*Work required*.
In the records below, tally every line containing "bell". Report only the total.

Object tracking records
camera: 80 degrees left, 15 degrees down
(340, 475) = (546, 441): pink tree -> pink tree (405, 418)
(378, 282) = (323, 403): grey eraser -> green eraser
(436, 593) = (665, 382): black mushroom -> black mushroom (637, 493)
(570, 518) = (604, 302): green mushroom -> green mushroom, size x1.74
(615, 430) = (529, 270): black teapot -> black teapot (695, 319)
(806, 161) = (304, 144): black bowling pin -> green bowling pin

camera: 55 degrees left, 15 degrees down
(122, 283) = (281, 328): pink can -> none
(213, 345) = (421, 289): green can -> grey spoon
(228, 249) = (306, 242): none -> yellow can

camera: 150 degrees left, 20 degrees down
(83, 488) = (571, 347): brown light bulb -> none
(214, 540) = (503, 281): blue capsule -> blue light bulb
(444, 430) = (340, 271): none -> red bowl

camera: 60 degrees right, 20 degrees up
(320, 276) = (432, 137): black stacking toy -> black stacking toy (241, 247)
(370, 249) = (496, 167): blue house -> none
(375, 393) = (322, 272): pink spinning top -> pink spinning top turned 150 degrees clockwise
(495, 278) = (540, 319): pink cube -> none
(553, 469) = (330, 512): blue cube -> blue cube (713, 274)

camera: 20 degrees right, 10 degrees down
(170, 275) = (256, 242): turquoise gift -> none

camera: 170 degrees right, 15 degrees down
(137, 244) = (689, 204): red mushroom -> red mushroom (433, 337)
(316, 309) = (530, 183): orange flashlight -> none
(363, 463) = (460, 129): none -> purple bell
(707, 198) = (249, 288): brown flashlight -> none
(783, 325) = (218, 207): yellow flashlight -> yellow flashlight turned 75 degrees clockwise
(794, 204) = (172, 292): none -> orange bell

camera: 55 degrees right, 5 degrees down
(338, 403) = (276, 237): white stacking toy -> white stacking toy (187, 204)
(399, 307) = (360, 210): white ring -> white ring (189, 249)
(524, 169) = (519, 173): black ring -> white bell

*Answer section*.
3